Data extracted from a collection
____________
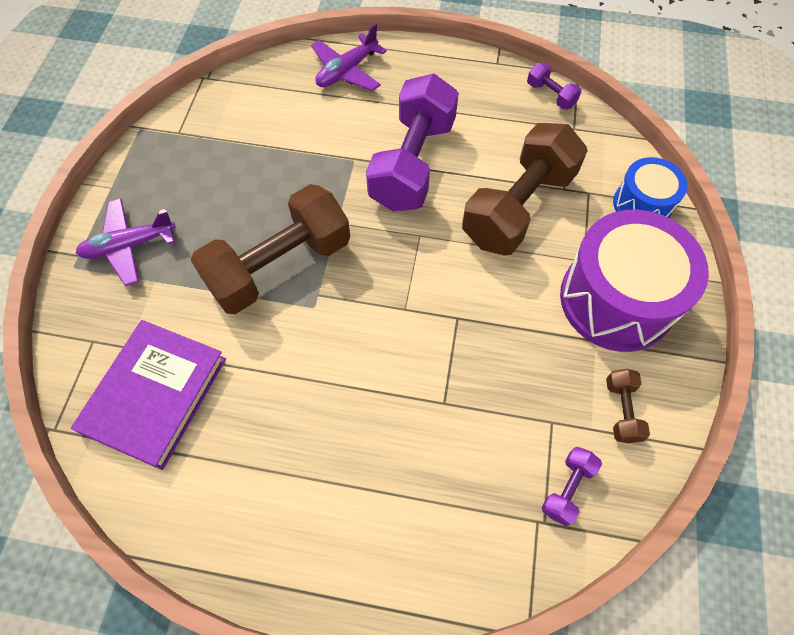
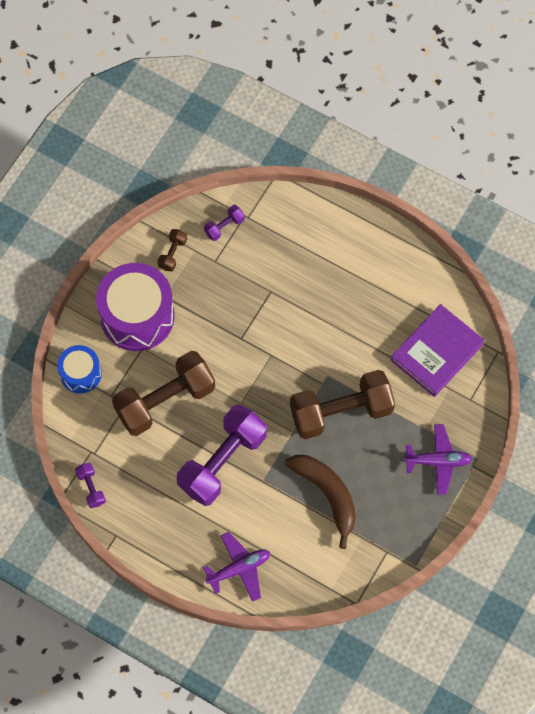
camera: 160 degrees left, 5 degrees up
(268, 167) = (327, 495): none -> brown banana

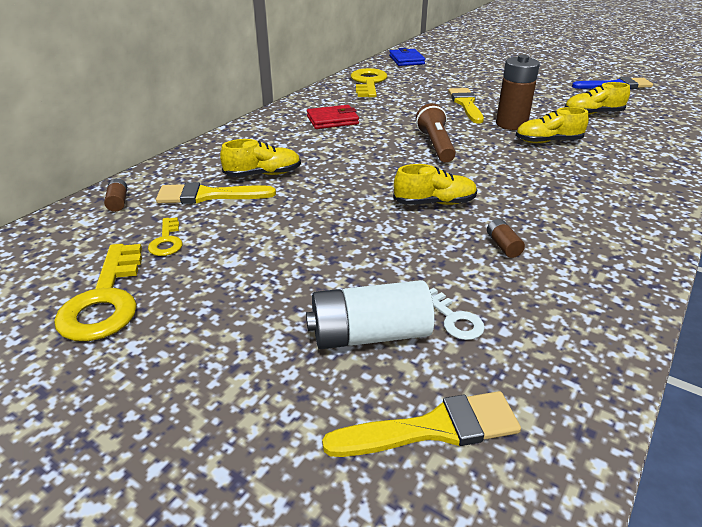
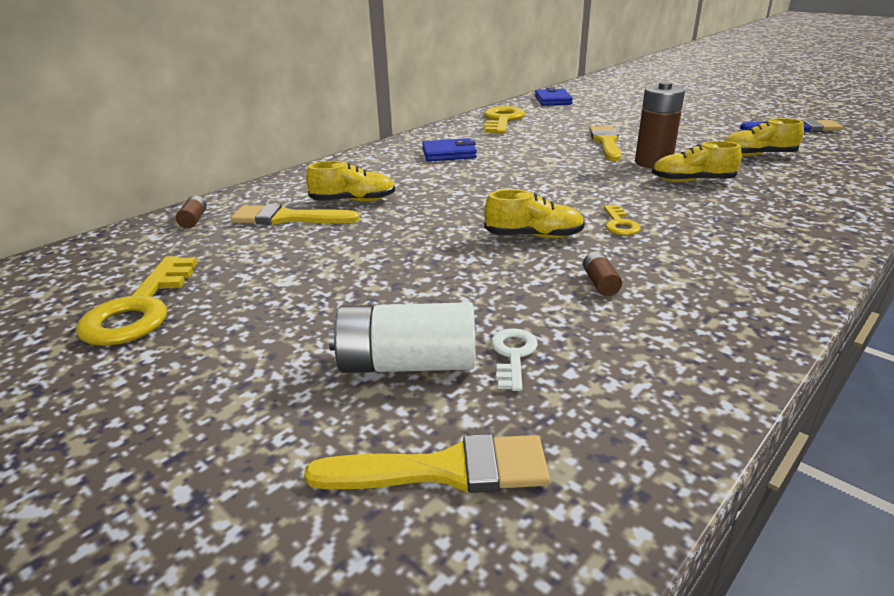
camera: 10 degrees right, 5 degrees down
(167, 241) = (226, 258): yellow key -> yellow key (619, 224)
(332, 120) = (449, 154): red wallet -> blue wallet
(435, 145) = (556, 180): brown flashlight -> none
(454, 319) = (513, 355): white key -> white key turned 150 degrees counterclockwise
____________
| What you are asked to do |
Return nothing except the lines from the line with "(268, 167) = (327, 495): none -> brown banana" through the last line of the records above, copied exactly and without pictures.

| Result |
(268, 167) = (327, 495): none -> brown banana

camera: 10 degrees right, 5 degrees down
(167, 241) = (226, 258): yellow key -> yellow key (619, 224)
(332, 120) = (449, 154): red wallet -> blue wallet
(435, 145) = (556, 180): brown flashlight -> none
(454, 319) = (513, 355): white key -> white key turned 150 degrees counterclockwise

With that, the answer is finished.